→ **PROVIDED RECORDS**:
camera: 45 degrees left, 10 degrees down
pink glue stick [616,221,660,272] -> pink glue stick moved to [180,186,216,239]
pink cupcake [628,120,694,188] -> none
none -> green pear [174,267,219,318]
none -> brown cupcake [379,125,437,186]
...
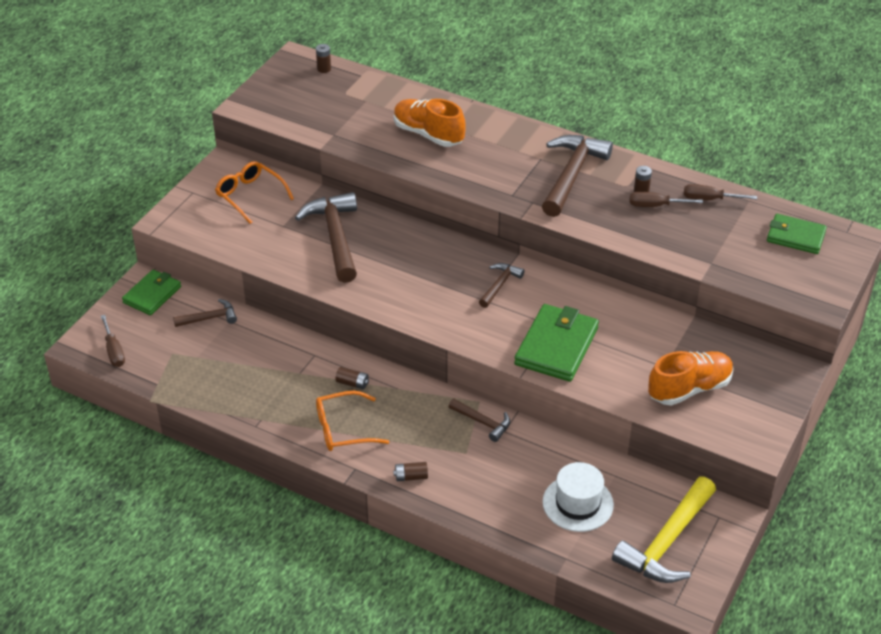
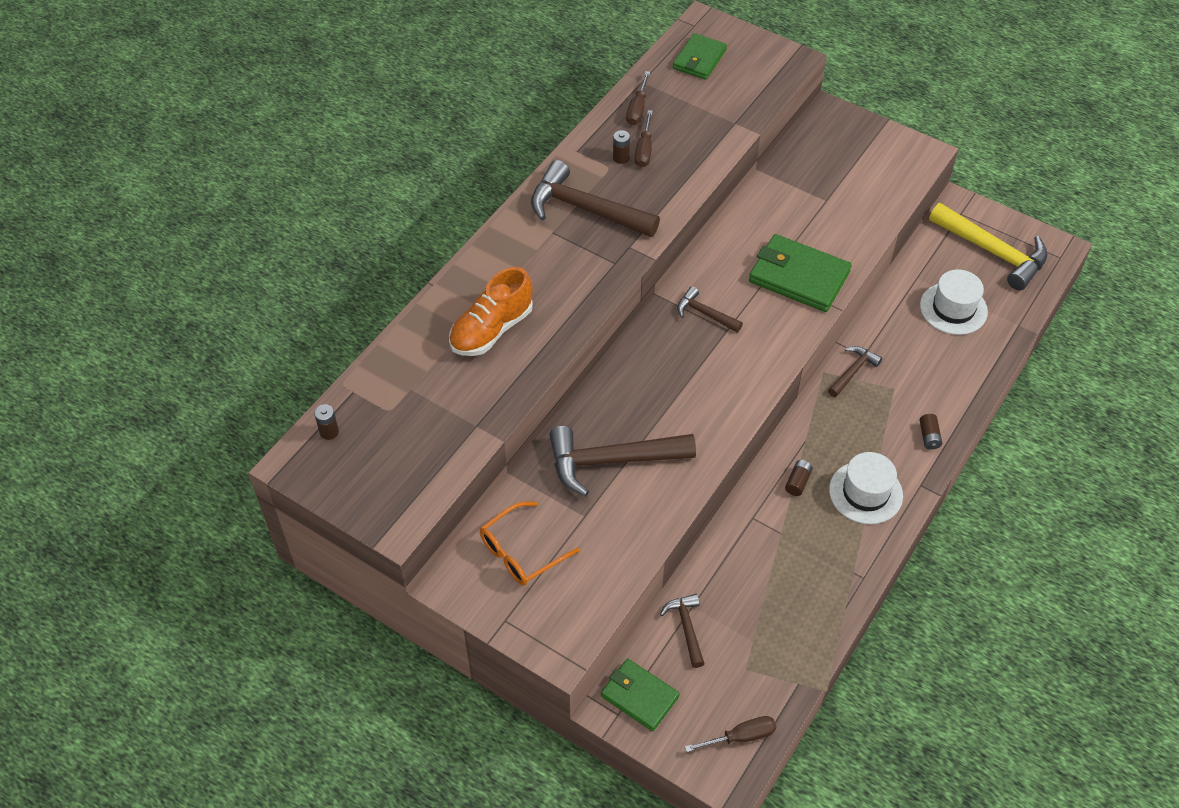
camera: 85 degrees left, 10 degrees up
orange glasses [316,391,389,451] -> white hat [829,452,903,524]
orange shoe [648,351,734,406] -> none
...
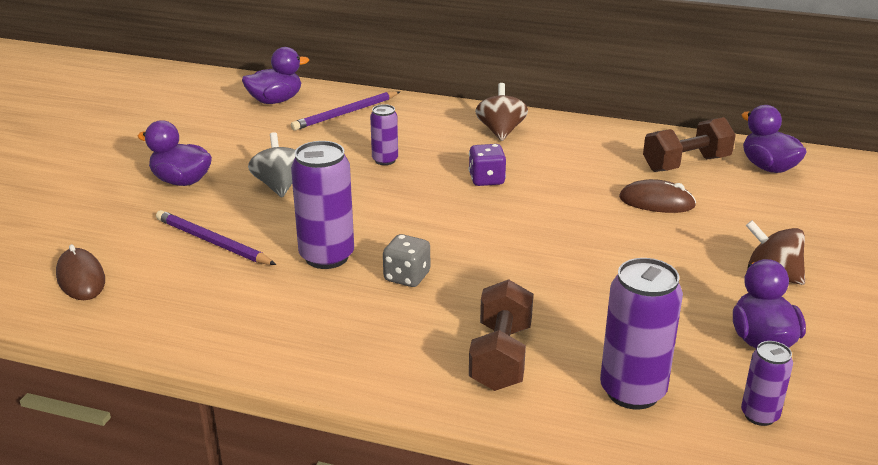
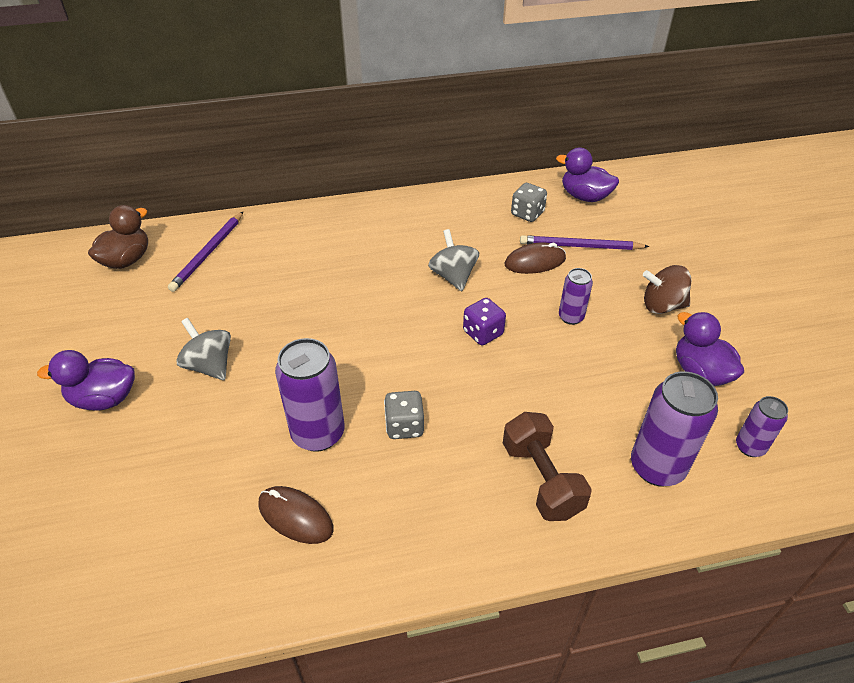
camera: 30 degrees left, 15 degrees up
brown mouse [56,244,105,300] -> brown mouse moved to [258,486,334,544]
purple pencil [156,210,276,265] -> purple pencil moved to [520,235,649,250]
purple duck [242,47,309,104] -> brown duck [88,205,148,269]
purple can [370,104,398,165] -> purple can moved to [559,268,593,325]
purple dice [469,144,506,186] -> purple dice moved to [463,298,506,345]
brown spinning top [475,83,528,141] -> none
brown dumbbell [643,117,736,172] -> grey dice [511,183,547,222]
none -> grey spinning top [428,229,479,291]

→ **TASK PROMPT**: Your task is to restate, word for word, only those lines above that fall between the line holding "camera: 45 degrees left, 10 degrees down" and the line holding "none -> brown cupcake [379,125,437,186]", inclusive.

→ **WRITTEN REPLY**:
camera: 45 degrees left, 10 degrees down
pink glue stick [616,221,660,272] -> pink glue stick moved to [180,186,216,239]
pink cupcake [628,120,694,188] -> none
none -> green pear [174,267,219,318]
none -> brown cupcake [379,125,437,186]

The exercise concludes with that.